_Data section_.
BEGIN

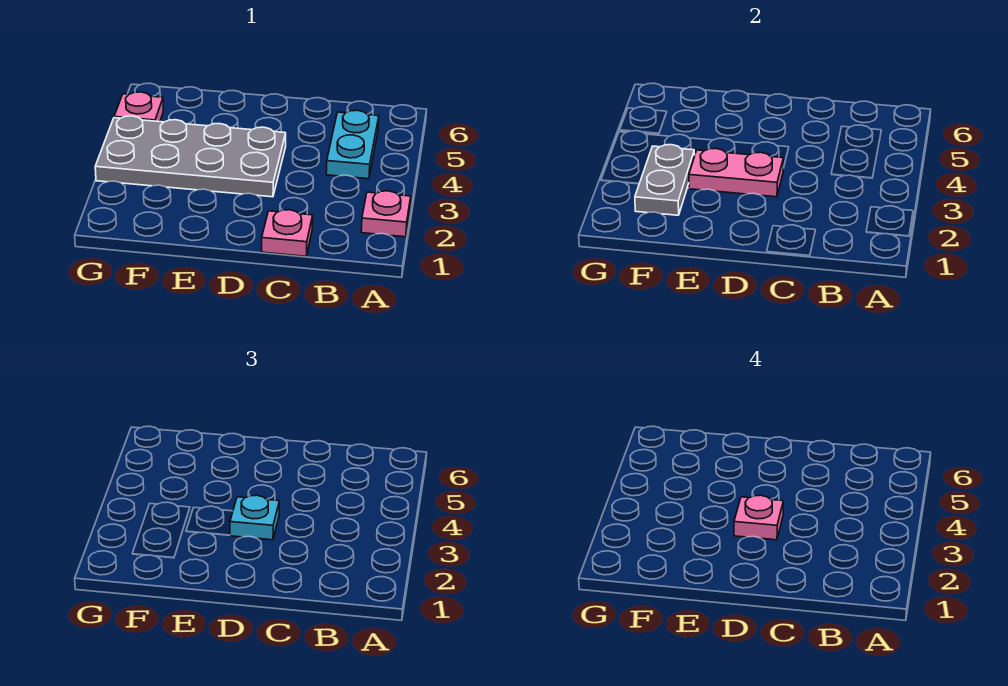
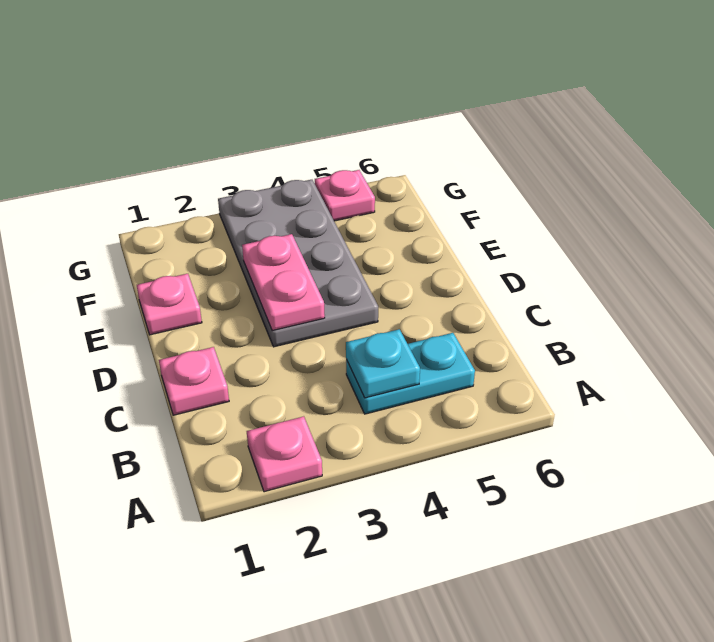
cyan plate D3 level 3 -> cyan plate B4 level 2
pink plate D3 level 4 -> pink plate E1 level 1
grey plate F2:F3 level 2 -> none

END

_Brief_. Whenever you reach a picture, pass over it; print all the other material exactly.

_Answer space_.
cyan plate D3 level 3 -> cyan plate B4 level 2
pink plate D3 level 4 -> pink plate E1 level 1
grey plate F2:F3 level 2 -> none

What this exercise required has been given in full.